[Items from a data source]
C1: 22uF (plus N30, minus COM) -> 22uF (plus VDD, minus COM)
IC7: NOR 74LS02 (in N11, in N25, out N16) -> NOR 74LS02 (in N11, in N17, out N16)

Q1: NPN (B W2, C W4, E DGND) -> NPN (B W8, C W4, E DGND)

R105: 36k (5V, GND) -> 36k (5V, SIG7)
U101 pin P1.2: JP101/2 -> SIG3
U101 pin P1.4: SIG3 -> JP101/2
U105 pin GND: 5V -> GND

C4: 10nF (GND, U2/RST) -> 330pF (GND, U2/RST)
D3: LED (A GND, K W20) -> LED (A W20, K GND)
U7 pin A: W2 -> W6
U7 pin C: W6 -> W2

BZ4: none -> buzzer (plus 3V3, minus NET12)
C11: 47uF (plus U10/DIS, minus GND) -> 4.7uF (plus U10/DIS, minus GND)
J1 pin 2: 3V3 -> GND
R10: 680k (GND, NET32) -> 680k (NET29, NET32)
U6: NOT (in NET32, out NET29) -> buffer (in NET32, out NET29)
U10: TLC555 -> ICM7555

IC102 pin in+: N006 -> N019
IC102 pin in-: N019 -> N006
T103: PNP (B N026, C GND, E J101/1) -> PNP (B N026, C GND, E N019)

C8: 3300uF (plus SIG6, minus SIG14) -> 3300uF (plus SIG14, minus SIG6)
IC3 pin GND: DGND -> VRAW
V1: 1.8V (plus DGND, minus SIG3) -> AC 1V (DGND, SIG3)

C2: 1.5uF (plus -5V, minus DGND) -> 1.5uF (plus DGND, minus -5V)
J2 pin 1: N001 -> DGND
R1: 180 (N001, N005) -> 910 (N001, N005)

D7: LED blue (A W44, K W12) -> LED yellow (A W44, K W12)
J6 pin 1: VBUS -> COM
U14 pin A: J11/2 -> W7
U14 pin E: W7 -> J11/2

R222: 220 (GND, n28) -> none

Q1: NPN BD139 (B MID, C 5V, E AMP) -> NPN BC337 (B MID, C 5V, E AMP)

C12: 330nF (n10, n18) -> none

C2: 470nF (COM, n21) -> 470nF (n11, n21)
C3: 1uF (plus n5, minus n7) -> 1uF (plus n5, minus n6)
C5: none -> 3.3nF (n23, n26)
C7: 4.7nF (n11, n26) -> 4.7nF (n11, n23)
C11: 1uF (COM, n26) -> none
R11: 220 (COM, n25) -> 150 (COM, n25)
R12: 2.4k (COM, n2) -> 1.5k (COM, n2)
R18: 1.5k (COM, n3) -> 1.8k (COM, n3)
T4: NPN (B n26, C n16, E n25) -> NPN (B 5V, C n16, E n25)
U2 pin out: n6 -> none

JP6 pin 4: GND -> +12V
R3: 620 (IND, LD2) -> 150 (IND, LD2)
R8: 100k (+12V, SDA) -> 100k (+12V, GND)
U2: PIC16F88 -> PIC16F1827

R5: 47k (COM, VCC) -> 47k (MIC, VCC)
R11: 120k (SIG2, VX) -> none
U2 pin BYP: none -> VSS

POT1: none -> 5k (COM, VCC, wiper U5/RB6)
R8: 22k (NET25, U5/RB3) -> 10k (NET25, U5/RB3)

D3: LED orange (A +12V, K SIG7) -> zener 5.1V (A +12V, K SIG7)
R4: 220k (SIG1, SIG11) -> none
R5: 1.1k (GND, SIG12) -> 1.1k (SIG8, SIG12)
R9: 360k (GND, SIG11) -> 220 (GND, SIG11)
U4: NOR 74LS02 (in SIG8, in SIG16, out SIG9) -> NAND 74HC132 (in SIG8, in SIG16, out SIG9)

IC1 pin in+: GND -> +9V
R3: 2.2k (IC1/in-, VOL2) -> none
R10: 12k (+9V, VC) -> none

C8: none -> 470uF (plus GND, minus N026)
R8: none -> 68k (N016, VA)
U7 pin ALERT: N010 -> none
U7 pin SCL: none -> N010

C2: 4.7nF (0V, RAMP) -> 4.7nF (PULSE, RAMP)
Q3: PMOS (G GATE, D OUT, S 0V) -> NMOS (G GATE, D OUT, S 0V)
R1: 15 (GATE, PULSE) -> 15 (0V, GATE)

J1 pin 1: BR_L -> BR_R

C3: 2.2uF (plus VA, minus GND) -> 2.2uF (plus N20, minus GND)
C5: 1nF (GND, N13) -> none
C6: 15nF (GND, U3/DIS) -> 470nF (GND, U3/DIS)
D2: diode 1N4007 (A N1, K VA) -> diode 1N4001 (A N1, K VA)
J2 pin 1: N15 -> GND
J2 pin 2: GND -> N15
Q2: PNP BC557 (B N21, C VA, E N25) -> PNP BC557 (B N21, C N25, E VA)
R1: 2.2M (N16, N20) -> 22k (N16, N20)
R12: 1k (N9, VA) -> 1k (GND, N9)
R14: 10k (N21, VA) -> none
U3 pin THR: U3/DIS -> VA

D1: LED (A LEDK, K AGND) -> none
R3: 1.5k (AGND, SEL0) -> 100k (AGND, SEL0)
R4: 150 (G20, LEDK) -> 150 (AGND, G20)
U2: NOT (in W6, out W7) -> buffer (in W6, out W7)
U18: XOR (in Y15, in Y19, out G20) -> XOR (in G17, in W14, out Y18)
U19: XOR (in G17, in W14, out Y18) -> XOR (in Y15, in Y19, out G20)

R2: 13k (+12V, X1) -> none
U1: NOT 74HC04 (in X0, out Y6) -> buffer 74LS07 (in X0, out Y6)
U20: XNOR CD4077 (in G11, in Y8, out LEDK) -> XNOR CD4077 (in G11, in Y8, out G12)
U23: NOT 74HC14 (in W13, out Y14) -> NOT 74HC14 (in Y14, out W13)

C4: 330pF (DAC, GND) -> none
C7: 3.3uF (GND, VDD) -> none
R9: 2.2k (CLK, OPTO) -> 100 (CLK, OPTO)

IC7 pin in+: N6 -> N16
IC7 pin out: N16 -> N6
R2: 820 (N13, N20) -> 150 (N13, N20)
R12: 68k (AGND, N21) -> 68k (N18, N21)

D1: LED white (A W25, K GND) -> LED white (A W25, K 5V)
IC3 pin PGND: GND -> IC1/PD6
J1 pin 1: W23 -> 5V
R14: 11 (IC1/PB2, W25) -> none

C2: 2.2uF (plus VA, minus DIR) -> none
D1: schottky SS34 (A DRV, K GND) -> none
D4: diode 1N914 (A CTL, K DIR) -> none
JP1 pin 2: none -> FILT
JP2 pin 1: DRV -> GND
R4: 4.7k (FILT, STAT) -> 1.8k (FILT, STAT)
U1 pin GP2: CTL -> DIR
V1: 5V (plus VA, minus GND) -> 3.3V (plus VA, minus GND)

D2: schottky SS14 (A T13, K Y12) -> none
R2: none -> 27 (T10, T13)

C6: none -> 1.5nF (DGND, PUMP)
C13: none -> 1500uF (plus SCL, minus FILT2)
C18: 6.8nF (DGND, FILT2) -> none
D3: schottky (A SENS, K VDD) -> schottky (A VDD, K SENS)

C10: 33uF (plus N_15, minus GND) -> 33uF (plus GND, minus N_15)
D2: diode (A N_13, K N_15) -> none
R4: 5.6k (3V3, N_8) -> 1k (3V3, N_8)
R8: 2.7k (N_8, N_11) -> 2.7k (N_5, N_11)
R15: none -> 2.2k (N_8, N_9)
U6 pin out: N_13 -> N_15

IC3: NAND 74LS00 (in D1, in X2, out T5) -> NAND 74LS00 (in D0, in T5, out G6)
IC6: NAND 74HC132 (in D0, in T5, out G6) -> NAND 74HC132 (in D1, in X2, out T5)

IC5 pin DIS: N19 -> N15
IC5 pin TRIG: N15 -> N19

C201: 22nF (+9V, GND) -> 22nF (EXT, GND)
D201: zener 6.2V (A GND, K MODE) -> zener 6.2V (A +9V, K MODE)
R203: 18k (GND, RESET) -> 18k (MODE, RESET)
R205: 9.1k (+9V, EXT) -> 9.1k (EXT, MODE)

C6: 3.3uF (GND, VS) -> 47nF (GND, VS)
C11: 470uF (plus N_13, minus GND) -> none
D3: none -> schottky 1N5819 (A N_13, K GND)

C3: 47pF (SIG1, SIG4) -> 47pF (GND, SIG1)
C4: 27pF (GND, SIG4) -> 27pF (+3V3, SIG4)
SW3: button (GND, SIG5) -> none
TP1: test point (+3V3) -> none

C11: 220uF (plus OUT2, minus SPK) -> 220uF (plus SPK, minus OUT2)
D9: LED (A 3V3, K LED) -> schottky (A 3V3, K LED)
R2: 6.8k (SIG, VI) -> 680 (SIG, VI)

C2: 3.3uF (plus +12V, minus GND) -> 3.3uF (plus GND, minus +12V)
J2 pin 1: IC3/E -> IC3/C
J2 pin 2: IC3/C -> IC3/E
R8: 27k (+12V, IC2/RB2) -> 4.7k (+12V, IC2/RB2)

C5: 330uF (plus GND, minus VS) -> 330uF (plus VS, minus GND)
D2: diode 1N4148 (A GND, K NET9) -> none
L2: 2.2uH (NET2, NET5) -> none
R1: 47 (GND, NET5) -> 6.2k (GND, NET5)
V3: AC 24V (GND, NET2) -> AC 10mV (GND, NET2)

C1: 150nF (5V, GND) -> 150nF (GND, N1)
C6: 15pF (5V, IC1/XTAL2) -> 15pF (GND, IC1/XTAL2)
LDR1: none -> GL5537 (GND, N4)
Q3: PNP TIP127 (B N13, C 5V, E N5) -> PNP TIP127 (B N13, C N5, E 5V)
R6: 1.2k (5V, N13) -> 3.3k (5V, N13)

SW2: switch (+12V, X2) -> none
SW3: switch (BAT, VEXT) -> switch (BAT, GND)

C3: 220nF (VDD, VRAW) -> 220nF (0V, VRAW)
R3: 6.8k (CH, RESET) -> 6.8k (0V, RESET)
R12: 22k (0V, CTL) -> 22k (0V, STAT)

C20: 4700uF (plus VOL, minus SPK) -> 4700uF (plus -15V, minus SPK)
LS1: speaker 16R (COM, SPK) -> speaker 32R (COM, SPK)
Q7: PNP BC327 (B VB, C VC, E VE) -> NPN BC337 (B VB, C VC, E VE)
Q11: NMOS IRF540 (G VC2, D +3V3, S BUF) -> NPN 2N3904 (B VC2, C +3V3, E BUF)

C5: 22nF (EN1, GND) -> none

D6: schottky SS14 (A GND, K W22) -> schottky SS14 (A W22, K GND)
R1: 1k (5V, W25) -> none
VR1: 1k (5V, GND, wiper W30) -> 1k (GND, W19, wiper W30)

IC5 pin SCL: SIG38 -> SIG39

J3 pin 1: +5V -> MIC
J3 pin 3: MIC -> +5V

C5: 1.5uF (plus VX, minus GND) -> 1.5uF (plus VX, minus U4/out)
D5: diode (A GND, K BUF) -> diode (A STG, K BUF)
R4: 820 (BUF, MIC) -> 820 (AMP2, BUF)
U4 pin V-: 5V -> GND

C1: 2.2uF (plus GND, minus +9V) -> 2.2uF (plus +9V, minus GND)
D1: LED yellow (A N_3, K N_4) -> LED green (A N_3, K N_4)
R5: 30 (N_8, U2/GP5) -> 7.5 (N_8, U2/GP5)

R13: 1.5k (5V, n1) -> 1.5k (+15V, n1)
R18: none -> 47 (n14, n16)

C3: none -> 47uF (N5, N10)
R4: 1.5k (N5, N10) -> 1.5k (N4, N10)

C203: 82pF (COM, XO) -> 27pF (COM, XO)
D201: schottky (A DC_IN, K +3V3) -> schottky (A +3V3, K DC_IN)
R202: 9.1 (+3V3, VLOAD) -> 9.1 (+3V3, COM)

▸ PROBLEM DETAILS: Only the lines above starting with the one with "U14 pin E: W7 -> J11/2" and going through the one with "C11: 1uF (COM, n26) -> none" are to be copied, word for word and with both ends kept.

▸ ANSWER TO THIS PROBLEM:
U14 pin E: W7 -> J11/2

R222: 220 (GND, n28) -> none

Q1: NPN BD139 (B MID, C 5V, E AMP) -> NPN BC337 (B MID, C 5V, E AMP)

C12: 330nF (n10, n18) -> none

C2: 470nF (COM, n21) -> 470nF (n11, n21)
C3: 1uF (plus n5, minus n7) -> 1uF (plus n5, minus n6)
C5: none -> 3.3nF (n23, n26)
C7: 4.7nF (n11, n26) -> 4.7nF (n11, n23)
C11: 1uF (COM, n26) -> none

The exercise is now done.